[Items from a data source]
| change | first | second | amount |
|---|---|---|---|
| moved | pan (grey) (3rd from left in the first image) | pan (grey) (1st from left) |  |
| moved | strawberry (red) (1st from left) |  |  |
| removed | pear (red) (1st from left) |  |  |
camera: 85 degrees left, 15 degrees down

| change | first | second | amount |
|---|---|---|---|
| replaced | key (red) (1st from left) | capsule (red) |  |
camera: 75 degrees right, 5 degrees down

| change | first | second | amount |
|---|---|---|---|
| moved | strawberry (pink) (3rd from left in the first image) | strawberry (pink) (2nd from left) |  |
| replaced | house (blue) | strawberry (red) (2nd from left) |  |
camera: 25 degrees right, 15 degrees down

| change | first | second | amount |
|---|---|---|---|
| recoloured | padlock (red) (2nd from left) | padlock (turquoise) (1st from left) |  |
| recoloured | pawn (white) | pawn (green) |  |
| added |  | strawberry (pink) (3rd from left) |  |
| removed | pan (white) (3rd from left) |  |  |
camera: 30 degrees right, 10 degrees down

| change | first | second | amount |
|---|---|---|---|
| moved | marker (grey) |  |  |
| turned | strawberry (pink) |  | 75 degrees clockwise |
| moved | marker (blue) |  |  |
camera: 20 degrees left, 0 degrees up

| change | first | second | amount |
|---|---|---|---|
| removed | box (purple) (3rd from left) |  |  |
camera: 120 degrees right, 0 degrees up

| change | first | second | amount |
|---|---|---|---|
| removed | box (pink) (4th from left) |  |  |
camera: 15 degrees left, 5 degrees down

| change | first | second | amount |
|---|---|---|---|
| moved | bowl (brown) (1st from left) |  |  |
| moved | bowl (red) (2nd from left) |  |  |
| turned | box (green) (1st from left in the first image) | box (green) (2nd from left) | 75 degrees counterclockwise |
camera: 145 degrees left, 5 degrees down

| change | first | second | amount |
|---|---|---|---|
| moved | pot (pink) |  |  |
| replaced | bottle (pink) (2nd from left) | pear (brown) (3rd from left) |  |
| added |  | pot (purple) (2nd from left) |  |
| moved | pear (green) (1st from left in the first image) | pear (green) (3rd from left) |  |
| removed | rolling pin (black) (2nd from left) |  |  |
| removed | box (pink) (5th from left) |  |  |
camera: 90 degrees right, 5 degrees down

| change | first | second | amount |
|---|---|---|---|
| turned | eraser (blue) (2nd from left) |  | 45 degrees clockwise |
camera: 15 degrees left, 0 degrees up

● Problem statement
Word for word, return each of the entries.

● Solution for this task
| change | first | second | amount |
|---|---|---|---|
| moved | pan (grey) (3rd from left in the first image) | pan (grey) (1st from left) |  |
| moved | strawberry (red) (1st from left) |  |  |
| removed | pear (red) (1st from left) |  |  |
camera: 85 degrees left, 15 degrees down

| change | first | second | amount |
|---|---|---|---|
| replaced | key (red) (1st from left) | capsule (red) |  |
camera: 75 degrees right, 5 degrees down

| change | first | second | amount |
|---|---|---|---|
| moved | strawberry (pink) (3rd from left in the first image) | strawberry (pink) (2nd from left) |  |
| replaced | house (blue) | strawberry (red) (2nd from left) |  |
camera: 25 degrees right, 15 degrees down

| change | first | second | amount |
|---|---|---|---|
| recoloured | padlock (red) (2nd from left) | padlock (turquoise) (1st from left) |  |
| recoloured | pawn (white) | pawn (green) |  |
| added |  | strawberry (pink) (3rd from left) |  |
| removed | pan (white) (3rd from left) |  |  |
camera: 30 degrees right, 10 degrees down

| change | first | second | amount |
|---|---|---|---|
| moved | marker (grey) |  |  |
| turned | strawberry (pink) |  | 75 degrees clockwise |
| moved | marker (blue) |  |  |
camera: 20 degrees left, 0 degrees up

| change | first | second | amount |
|---|---|---|---|
| removed | box (purple) (3rd from left) |  |  |
camera: 120 degrees right, 0 degrees up

| change | first | second | amount |
|---|---|---|---|
| removed | box (pink) (4th from left) |  |  |
camera: 15 degrees left, 5 degrees down

| change | first | second | amount |
|---|---|---|---|
| moved | bowl (brown) (1st from left) |  |  |
| moved | bowl (red) (2nd from left) |  |  |
| turned | box (green) (1st from left in the first image) | box (green) (2nd from left) | 75 degrees counterclockwise |
camera: 145 degrees left, 5 degrees down

| change | first | second | amount |
|---|---|---|---|
| moved | pot (pink) |  |  |
| replaced | bottle (pink) (2nd from left) | pear (brown) (3rd from left) |  |
| added |  | pot (purple) (2nd from left) |  |
| moved | pear (green) (1st from left in the first image) | pear (green) (3rd from left) |  |
| removed | rolling pin (black) (2nd from left) |  |  |
| removed | box (pink) (5th from left) |  |  |
camera: 90 degrees right, 5 degrees down

| change | first | second | amount |
|---|---|---|---|
| turned | eraser (blue) (2nd from left) |  | 45 degrees clockwise |
camera: 15 degrees left, 0 degrees up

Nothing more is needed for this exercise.